Data records:
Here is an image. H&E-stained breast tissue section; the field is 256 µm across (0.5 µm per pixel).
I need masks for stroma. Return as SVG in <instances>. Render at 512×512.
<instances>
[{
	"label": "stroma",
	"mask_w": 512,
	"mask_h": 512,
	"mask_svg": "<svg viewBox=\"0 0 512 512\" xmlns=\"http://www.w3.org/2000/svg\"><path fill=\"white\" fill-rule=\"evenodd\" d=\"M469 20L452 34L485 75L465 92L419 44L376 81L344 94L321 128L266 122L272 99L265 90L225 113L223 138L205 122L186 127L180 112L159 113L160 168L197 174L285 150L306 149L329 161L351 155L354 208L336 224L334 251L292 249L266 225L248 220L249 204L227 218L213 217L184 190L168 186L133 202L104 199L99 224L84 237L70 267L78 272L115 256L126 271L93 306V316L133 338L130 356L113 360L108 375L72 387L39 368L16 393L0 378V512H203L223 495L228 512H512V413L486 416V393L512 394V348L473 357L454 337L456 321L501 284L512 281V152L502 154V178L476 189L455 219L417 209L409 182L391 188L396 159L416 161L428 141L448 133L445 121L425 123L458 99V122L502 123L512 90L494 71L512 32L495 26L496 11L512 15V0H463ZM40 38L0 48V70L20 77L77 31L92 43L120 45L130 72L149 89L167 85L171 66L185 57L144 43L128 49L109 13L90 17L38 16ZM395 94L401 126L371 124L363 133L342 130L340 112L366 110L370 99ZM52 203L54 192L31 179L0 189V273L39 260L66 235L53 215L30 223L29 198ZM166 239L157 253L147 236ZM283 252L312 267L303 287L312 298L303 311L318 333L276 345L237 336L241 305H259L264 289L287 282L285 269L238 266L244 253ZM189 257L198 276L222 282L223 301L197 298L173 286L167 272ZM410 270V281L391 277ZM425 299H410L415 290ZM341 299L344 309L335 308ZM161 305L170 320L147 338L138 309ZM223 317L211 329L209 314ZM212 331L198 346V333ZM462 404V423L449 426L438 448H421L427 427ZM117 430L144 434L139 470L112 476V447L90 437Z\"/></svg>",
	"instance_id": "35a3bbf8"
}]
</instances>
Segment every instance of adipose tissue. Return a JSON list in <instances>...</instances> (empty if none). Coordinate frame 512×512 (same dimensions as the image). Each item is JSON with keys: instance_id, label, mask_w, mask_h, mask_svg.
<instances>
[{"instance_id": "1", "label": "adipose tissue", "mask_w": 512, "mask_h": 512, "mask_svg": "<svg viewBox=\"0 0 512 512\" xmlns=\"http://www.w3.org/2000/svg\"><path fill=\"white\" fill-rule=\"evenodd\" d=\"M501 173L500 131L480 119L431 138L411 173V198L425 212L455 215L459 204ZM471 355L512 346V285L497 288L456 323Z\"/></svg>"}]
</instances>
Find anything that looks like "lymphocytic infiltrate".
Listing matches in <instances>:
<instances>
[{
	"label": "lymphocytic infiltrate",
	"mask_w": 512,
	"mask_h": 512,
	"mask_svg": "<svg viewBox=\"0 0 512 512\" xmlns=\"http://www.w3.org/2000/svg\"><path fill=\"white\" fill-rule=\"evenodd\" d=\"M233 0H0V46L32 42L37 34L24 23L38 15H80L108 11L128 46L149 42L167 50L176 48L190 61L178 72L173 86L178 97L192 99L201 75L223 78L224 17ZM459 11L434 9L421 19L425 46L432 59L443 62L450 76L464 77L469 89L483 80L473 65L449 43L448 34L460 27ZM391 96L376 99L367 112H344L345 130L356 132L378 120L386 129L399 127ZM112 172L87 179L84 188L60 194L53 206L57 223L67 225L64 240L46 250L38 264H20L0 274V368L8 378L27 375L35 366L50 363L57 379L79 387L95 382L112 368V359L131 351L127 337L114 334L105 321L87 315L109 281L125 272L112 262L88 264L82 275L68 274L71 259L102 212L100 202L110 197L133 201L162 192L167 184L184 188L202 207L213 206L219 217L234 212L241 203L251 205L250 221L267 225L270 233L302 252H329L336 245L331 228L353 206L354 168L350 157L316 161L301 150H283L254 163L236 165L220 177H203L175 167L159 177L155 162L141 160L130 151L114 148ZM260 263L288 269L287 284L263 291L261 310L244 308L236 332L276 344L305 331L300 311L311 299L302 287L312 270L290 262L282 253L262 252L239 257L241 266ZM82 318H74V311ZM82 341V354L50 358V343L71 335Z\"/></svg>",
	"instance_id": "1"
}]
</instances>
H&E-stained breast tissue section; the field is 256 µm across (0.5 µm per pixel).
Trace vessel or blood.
--
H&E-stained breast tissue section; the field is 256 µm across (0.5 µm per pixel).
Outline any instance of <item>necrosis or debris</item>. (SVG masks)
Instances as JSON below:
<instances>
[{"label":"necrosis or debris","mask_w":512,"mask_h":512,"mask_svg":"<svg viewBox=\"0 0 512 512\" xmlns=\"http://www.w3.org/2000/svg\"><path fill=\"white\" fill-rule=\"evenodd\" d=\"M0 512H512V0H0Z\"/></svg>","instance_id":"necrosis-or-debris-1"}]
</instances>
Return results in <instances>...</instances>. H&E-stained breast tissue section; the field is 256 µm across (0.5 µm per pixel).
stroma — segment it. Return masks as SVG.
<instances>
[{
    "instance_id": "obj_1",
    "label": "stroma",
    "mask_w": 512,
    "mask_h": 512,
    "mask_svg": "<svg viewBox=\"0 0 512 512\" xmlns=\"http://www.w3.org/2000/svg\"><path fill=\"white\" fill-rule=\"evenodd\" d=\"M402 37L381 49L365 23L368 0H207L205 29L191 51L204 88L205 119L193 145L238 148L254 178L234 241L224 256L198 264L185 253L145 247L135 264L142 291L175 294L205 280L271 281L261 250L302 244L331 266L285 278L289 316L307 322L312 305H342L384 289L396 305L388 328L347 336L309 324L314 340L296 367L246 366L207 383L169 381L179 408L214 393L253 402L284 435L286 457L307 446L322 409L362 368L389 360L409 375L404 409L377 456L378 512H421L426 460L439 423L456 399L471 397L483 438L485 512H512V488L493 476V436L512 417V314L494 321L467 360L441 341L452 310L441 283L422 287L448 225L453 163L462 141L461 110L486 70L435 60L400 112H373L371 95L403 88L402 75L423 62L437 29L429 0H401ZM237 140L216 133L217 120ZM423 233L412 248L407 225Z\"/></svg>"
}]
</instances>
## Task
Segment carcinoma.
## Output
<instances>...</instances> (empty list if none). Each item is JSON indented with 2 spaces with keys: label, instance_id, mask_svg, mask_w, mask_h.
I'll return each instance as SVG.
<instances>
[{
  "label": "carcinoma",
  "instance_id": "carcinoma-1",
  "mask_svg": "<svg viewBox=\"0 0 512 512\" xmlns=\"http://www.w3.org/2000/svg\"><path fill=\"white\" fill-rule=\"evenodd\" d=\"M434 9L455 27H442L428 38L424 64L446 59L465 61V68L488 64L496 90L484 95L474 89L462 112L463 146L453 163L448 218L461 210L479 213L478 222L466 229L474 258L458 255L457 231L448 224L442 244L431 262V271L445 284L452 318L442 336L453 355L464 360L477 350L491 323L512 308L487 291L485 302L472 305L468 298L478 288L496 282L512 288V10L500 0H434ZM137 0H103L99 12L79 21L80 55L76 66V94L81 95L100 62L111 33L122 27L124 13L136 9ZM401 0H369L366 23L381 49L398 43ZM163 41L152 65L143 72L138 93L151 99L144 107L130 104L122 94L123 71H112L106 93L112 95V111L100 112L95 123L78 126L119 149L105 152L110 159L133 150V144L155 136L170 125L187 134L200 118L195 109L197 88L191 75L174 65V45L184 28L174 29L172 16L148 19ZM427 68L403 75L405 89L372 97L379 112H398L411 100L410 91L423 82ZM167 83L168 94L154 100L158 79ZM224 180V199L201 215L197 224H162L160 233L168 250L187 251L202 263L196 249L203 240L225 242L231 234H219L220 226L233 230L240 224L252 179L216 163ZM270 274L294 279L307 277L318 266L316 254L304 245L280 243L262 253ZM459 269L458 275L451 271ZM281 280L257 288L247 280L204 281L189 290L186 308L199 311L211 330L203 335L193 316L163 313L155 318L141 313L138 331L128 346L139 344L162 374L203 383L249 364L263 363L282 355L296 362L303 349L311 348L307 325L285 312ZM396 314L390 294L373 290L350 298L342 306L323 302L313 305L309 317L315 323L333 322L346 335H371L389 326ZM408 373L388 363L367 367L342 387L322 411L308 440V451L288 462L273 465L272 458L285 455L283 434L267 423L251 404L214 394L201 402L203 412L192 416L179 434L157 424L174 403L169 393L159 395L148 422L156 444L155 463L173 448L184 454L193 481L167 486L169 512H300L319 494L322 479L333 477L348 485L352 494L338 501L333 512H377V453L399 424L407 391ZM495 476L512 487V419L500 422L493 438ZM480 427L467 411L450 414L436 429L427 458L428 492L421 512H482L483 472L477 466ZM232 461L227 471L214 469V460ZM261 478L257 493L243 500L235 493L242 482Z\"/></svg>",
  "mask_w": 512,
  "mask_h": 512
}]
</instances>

=== TASK BRIEF ===
Show every line in the records above that contains the word "field".

=== COMPLETE ANSWER ===
Here is an image. H&E-stained breast tissue section; the field is 256 µm across (0.5 µm per pixel).
H&E-stained breast tissue section; the field is 256 µm across (0.5 µm per pixel).
H&E-stained breast tissue section; the field is 256 µm across (0.5 µm per pixel).
Return results in <instances>...</instances>. H&E-stained breast tissue section; the field is 256 µm across (0.5 µm per pixel).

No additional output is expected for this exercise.